What is needed: Write the records below out again word for word, with the pictures removed.

Material for this task:
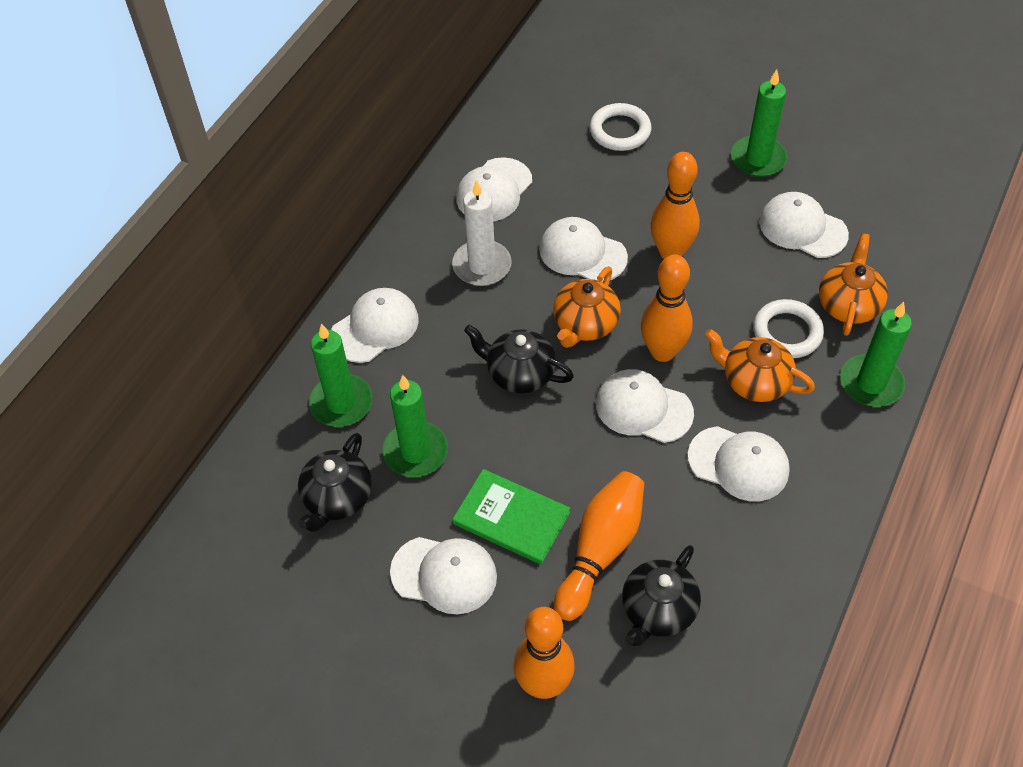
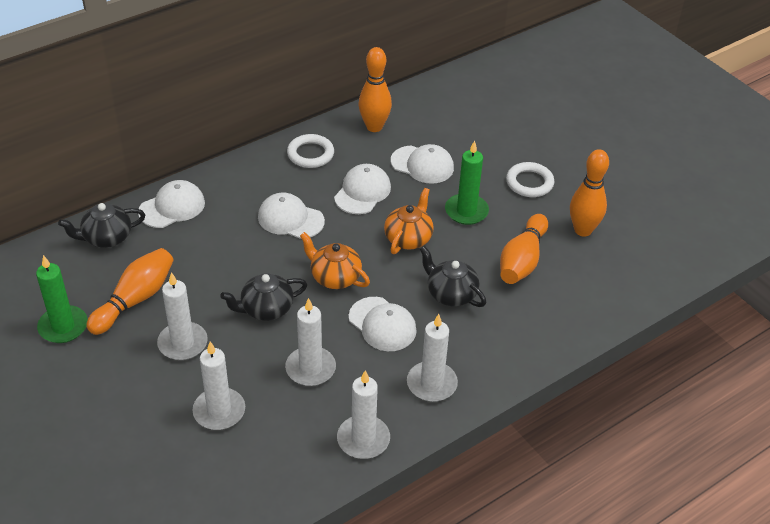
green book: 1 -> 0
green candle: 4 -> 2
orange teapot: 3 -> 2
white candle: 1 -> 5
white cap: 7 -> 5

Completed task:
green book: 1 -> 0
green candle: 4 -> 2
orange teapot: 3 -> 2
white candle: 1 -> 5
white cap: 7 -> 5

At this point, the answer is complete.